Instructions to follow: Return all the lines below exactly as written. Drop every picture.

Record excerpts:
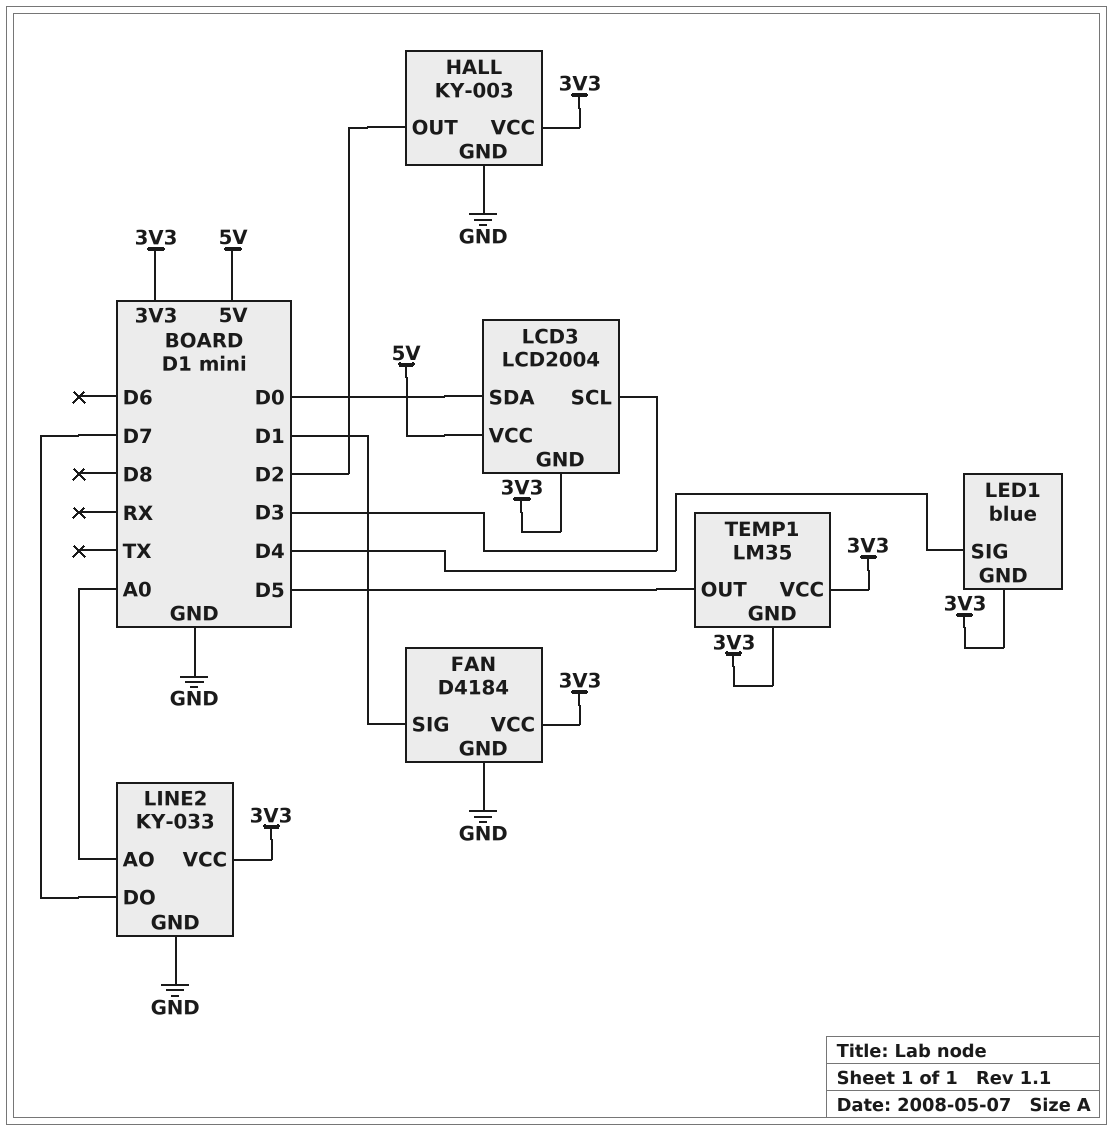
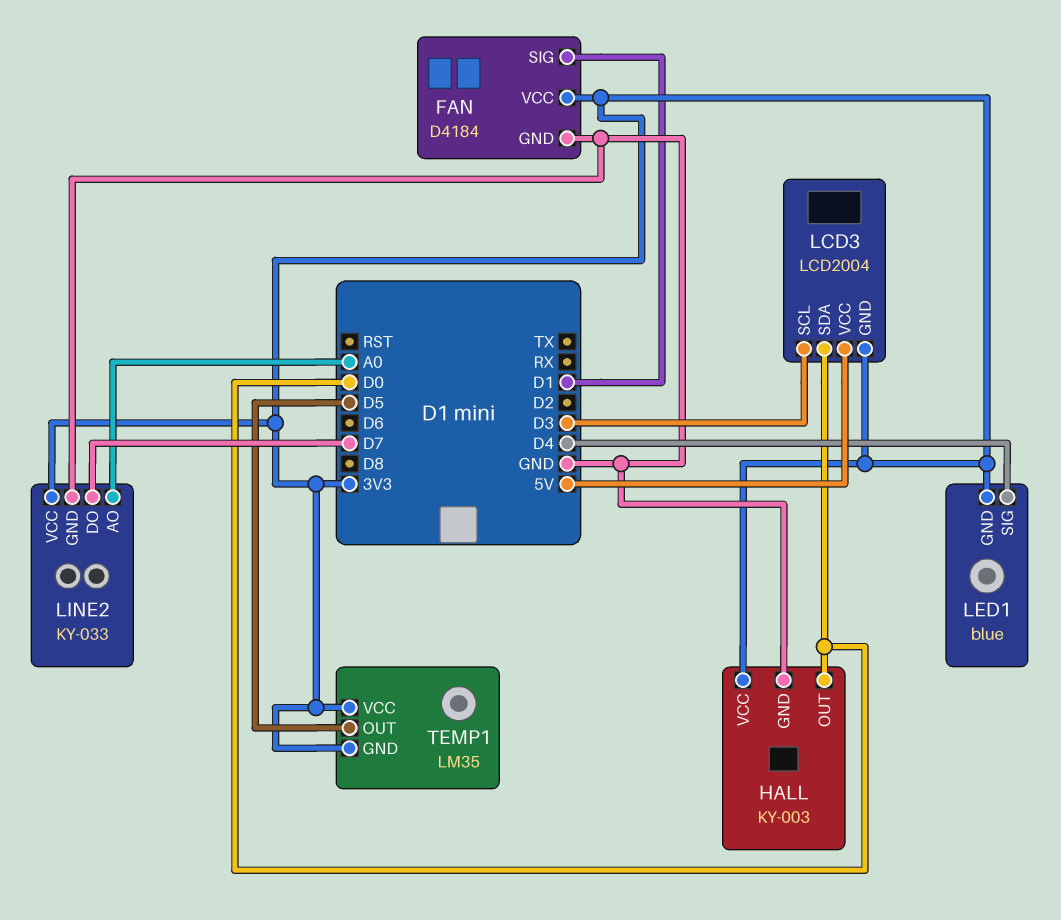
HALL pin OUT: D2 -> D0

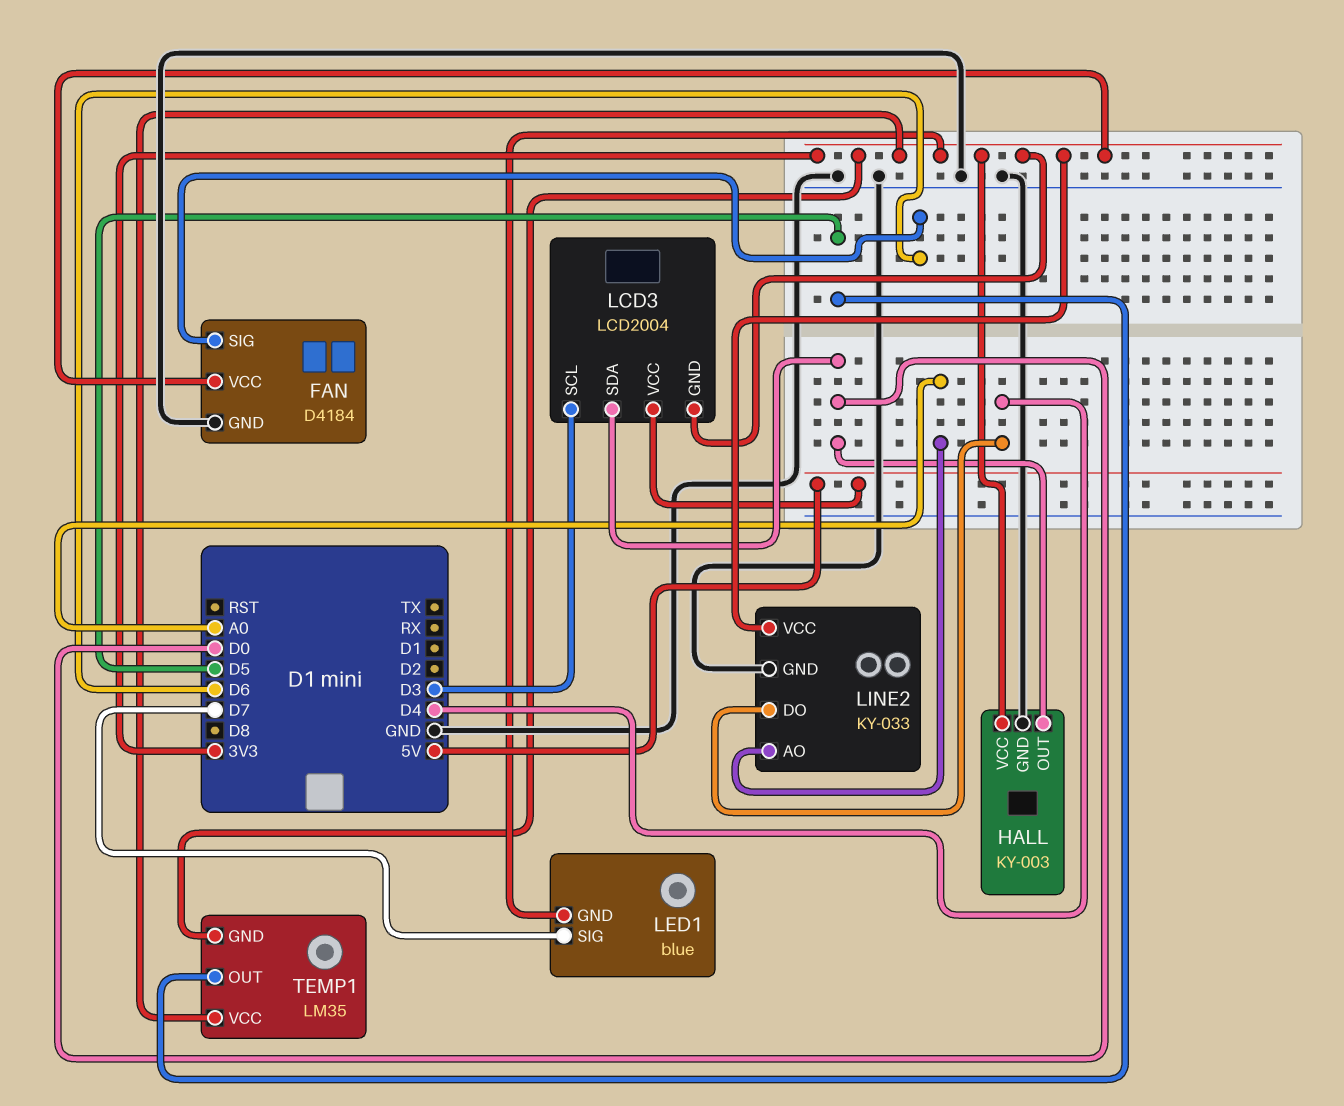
FAN pin SIG: D1 -> D6
LED1 pin SIG: D4 -> D7
LINE2 pin DO: D7 -> D4

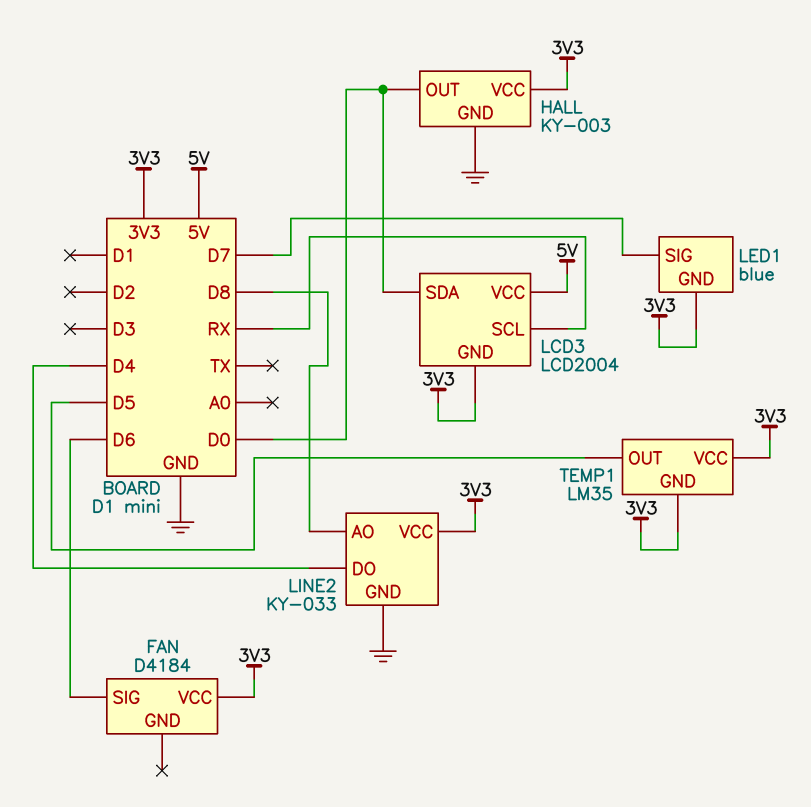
FAN pin GND: GND -> none
LCD3 pin SCL: D3 -> RX
LINE2 pin AO: A0 -> D8

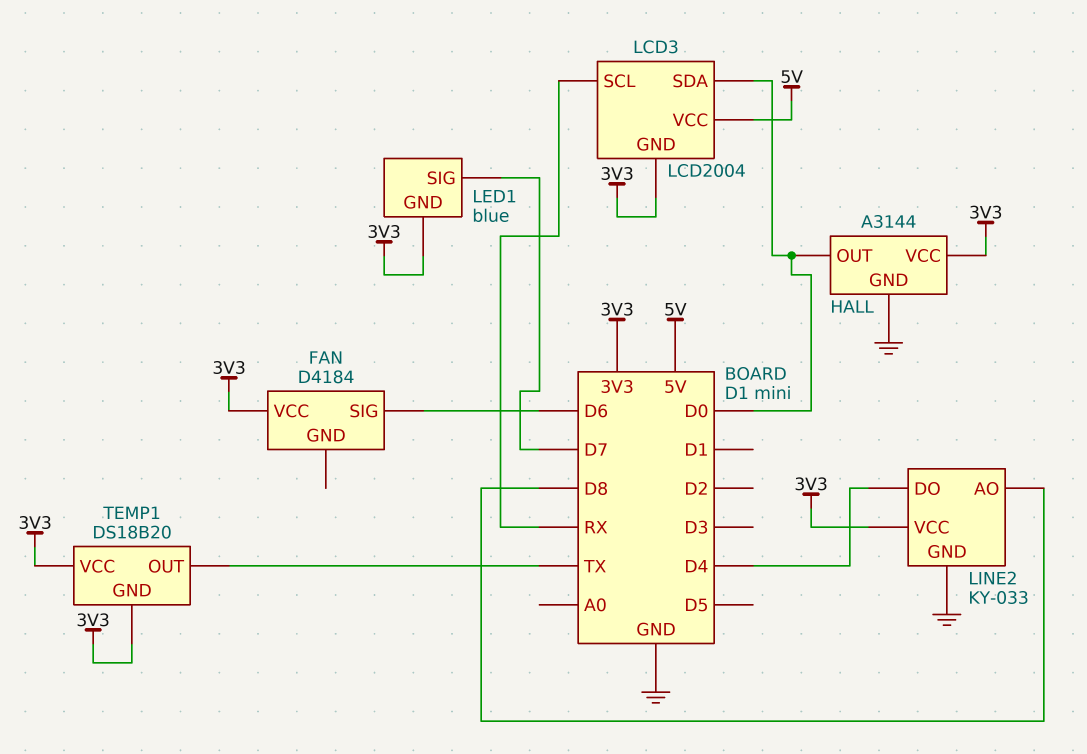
HALL: KY-003 -> A3144
TEMP1: LM35 -> DS18B20
TEMP1 pin OUT: D5 -> TX

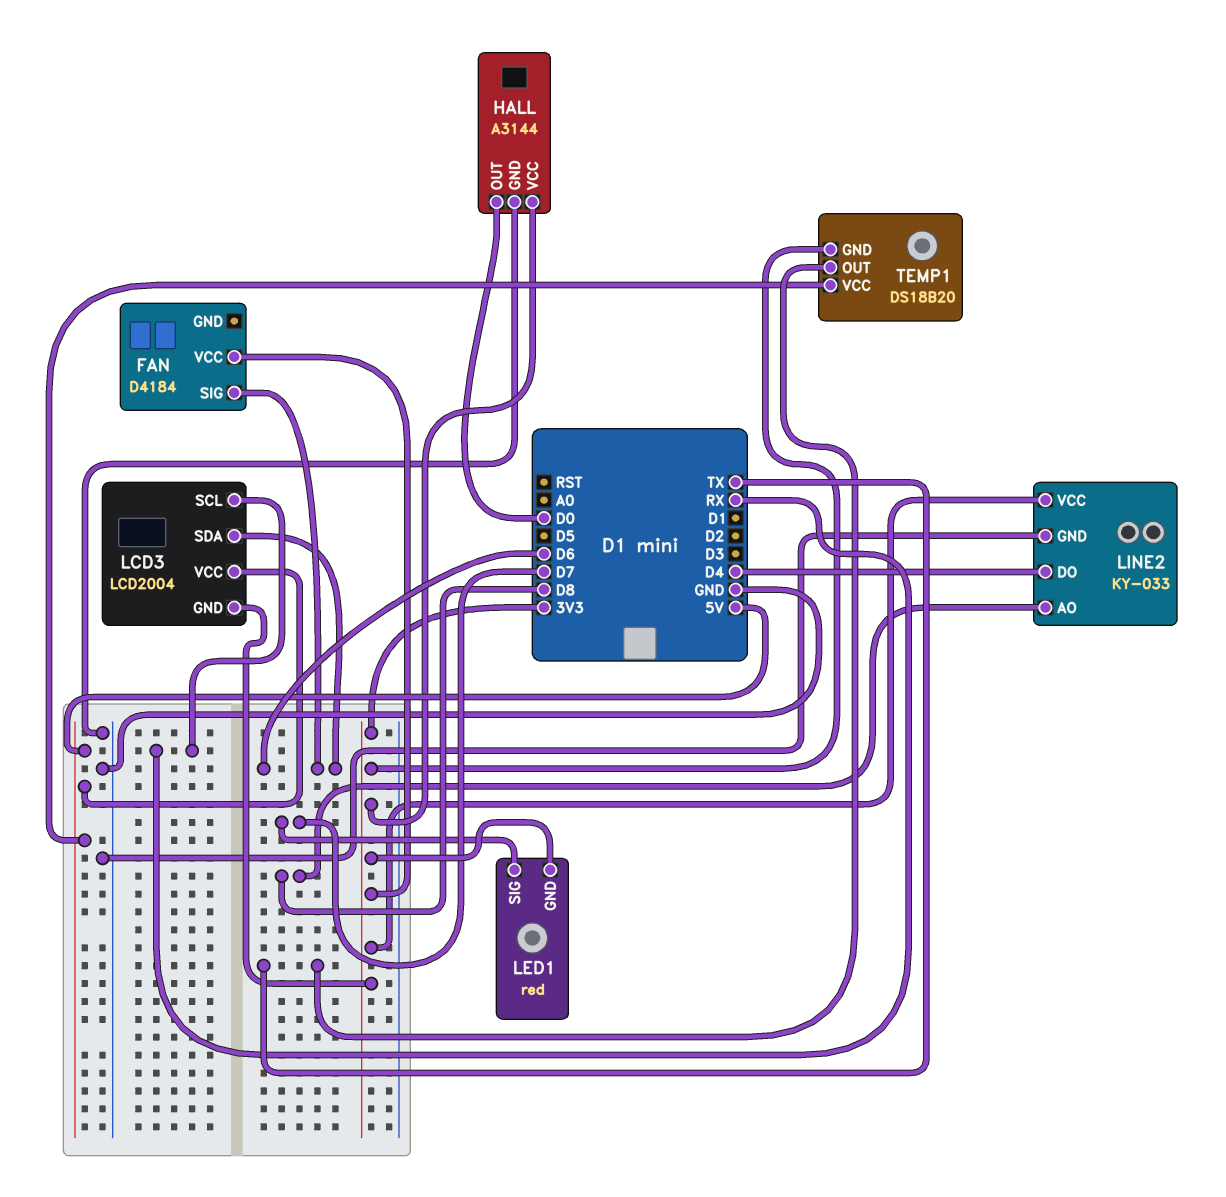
LCD3 pin SDA: D0 -> D6
LED1: blue -> red
TEMP1 pin VCC: 3V3 -> 5V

Reply:
HALL pin OUT: D2 -> D0

FAN pin SIG: D1 -> D6
LED1 pin SIG: D4 -> D7
LINE2 pin DO: D7 -> D4

FAN pin GND: GND -> none
LCD3 pin SCL: D3 -> RX
LINE2 pin AO: A0 -> D8

HALL: KY-003 -> A3144
TEMP1: LM35 -> DS18B20
TEMP1 pin OUT: D5 -> TX

LCD3 pin SDA: D0 -> D6
LED1: blue -> red
TEMP1 pin VCC: 3V3 -> 5V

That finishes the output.